■ **WORK REQUEST**
Your response should contain every line from the data below that holds the string "orange".

(Version difference data)
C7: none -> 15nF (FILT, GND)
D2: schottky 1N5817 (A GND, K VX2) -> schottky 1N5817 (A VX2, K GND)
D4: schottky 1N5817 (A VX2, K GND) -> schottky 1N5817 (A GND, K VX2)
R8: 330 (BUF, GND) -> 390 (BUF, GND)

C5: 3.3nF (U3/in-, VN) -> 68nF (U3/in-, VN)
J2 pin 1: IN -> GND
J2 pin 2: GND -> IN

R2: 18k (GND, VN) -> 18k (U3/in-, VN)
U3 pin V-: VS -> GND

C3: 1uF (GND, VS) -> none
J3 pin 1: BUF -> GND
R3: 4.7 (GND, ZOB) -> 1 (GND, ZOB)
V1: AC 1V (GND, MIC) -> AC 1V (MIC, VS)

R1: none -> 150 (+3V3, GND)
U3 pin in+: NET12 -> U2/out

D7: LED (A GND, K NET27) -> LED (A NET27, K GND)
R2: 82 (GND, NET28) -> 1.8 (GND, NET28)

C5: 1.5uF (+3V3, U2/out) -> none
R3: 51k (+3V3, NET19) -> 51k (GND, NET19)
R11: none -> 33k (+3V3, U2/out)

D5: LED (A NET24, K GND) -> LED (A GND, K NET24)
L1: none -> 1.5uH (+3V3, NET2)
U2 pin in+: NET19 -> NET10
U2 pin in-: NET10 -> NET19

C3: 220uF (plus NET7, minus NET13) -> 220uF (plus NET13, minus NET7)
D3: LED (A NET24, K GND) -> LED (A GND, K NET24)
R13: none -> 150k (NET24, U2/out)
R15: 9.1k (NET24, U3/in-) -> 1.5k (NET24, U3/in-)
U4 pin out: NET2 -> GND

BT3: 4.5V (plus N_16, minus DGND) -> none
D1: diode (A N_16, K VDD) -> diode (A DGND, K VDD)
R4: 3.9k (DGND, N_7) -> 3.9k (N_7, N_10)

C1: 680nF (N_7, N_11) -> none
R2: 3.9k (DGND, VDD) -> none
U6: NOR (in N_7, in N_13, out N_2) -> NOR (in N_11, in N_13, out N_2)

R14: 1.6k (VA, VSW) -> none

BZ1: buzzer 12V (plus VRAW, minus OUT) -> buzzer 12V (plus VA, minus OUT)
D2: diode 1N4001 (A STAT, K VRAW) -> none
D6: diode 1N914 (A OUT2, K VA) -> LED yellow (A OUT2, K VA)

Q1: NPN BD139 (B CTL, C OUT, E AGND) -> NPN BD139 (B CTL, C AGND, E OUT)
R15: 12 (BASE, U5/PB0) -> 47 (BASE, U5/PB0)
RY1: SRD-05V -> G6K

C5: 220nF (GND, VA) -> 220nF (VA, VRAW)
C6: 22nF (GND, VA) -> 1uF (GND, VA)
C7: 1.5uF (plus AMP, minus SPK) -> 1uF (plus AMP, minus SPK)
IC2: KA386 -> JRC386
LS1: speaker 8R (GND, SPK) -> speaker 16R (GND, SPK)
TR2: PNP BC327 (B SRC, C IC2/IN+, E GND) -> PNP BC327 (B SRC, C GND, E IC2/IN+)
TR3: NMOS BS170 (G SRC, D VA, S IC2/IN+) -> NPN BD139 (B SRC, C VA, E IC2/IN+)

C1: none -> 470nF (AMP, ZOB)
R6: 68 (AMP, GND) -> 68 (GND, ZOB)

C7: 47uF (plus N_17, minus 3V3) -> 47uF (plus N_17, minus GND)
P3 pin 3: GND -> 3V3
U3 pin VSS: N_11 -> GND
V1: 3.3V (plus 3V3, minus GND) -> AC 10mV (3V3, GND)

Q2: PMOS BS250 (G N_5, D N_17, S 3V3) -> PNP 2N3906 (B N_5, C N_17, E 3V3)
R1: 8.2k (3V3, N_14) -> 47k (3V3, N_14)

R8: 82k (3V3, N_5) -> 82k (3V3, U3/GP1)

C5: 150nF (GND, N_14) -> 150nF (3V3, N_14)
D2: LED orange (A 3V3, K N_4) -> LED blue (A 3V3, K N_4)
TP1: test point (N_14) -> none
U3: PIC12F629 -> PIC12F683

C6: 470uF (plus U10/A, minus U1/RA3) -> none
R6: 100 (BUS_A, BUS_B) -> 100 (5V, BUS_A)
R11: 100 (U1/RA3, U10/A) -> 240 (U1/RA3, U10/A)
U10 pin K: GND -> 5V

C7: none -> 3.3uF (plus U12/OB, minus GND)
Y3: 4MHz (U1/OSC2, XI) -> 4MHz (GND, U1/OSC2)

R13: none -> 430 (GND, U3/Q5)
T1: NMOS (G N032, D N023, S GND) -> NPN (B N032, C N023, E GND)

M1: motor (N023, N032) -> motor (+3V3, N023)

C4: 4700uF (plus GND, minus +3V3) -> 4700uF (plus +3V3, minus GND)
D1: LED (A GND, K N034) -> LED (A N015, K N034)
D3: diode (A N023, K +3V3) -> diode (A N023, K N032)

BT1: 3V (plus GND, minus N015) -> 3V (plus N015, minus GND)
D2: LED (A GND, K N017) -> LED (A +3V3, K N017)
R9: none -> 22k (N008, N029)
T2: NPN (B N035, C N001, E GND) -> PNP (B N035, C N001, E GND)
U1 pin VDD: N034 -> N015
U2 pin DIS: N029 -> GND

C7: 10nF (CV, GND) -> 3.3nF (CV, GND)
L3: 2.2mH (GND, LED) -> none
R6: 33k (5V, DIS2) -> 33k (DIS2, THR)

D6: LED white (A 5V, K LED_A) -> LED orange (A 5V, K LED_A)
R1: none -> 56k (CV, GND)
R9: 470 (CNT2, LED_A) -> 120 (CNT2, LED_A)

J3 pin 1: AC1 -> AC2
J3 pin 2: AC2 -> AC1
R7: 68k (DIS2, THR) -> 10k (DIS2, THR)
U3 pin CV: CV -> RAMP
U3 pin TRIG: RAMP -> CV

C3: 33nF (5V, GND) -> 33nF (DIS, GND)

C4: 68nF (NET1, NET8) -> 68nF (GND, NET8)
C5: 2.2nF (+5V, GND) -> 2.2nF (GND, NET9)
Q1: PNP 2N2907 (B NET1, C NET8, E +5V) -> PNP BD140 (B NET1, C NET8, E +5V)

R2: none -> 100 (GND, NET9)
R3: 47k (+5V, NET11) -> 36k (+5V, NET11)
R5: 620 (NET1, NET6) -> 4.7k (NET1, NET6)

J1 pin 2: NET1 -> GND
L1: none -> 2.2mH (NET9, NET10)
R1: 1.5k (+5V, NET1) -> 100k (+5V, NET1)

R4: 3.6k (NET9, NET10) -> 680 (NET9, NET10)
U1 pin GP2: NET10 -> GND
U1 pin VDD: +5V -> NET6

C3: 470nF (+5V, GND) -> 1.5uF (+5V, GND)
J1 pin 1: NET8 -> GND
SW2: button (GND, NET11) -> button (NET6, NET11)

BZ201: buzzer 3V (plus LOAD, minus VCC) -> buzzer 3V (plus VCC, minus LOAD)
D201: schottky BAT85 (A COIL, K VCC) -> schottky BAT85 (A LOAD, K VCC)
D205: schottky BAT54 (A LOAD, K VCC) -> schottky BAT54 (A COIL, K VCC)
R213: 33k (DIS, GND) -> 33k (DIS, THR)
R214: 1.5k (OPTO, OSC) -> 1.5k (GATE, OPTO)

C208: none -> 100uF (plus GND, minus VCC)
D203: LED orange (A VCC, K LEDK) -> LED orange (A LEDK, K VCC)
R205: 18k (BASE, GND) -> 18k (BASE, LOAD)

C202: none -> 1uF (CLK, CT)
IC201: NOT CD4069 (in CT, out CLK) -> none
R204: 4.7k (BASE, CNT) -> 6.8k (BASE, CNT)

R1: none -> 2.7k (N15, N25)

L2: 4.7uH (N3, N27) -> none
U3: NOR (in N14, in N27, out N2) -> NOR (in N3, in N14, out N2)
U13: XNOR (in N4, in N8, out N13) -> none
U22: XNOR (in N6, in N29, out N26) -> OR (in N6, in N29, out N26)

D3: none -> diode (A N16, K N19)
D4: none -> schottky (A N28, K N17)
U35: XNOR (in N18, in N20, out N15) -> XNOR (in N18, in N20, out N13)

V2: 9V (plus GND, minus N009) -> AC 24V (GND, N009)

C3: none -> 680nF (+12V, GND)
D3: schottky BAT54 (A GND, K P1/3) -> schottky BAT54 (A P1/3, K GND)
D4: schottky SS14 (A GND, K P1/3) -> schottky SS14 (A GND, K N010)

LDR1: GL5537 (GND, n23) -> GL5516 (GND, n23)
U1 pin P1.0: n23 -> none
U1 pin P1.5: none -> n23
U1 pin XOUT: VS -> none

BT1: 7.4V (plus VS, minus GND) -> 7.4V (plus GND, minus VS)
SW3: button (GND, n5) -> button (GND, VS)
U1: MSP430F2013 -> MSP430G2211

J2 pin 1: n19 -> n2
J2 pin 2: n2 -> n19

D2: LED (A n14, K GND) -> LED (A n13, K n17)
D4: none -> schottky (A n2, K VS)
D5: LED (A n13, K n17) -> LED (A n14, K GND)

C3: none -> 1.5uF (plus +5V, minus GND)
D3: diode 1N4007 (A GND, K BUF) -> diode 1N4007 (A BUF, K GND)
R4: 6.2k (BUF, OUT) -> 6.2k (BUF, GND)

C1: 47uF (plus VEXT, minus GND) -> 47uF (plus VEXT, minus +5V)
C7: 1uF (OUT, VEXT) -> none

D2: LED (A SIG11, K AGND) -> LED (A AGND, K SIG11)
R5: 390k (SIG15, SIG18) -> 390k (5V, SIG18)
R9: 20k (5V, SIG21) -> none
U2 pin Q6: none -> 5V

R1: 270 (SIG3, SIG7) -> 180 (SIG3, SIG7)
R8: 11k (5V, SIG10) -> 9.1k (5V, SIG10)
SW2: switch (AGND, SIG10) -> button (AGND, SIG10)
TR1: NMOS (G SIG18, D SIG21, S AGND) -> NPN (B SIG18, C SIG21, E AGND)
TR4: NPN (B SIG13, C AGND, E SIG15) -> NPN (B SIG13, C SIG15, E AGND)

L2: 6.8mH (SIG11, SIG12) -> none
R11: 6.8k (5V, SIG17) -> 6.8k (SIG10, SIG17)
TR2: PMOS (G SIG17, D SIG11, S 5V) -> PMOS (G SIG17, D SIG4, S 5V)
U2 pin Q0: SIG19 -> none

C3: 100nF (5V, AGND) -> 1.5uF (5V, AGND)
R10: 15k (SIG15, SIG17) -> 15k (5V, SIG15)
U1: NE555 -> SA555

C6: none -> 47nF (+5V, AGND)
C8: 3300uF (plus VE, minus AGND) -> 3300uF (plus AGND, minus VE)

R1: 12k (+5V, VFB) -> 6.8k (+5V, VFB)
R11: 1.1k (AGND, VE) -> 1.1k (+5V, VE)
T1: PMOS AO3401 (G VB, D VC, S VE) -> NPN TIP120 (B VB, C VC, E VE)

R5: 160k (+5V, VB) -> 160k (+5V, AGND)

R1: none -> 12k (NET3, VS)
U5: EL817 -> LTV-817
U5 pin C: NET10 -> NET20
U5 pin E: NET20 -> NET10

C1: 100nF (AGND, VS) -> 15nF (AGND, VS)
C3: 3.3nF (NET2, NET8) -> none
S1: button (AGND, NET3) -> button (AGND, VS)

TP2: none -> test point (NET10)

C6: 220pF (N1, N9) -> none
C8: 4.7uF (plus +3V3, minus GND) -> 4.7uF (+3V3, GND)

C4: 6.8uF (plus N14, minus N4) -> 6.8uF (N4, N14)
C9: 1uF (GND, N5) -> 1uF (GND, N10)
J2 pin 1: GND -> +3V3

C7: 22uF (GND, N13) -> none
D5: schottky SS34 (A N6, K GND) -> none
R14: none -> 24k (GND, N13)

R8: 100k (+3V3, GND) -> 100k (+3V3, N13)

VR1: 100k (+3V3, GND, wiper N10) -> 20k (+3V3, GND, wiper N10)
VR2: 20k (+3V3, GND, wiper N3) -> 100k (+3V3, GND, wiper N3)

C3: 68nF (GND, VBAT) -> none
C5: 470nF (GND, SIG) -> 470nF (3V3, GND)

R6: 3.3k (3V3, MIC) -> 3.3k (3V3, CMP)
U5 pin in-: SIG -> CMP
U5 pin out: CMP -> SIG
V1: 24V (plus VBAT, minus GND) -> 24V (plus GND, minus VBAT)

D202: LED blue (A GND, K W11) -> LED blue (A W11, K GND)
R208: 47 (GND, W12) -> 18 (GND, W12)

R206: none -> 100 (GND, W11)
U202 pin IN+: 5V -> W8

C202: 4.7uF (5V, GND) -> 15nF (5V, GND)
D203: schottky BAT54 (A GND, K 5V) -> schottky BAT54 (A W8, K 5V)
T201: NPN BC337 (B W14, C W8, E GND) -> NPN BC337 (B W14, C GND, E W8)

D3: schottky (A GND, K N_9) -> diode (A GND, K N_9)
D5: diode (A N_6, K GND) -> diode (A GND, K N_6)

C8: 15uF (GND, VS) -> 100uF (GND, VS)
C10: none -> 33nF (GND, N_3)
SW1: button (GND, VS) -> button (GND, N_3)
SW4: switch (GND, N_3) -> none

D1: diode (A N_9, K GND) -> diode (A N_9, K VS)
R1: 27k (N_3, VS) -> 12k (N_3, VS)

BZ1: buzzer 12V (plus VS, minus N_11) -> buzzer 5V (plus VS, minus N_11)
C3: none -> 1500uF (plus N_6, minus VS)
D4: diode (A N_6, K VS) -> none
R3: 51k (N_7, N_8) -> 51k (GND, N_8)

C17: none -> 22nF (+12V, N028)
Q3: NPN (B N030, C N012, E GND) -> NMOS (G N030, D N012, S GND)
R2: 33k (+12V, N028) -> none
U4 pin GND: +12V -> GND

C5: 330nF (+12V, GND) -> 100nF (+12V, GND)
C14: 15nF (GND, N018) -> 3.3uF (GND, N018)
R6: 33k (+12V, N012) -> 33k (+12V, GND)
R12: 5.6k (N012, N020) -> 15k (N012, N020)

■ **TASK RESPONSE**
D2: LED orange (A 3V3, K N_4) -> LED blue (A 3V3, K N_4)
D6: LED white (A 5V, K LED_A) -> LED orange (A 5V, K LED_A)
D203: LED orange (A VCC, K LEDK) -> LED orange (A LEDK, K VCC)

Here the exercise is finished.